**What is expected**
Among the entries below, one line contains "BT2: 7.4V (plus" and another contains "R3: 220 (N4, N10) -> 220 (N1, N10)". Transcribe those two lines and every line between them, exactly.

**Data shown**

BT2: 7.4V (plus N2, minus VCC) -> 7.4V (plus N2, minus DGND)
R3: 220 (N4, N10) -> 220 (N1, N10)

--

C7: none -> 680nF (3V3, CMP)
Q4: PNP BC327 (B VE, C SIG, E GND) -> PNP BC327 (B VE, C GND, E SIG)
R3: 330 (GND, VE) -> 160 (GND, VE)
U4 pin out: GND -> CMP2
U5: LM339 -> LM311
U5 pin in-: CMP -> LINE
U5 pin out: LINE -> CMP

**Written solution**
BT2: 7.4V (plus N2, minus VCC) -> 7.4V (plus N2, minus DGND)
R3: 220 (N4, N10) -> 220 (N1, N10)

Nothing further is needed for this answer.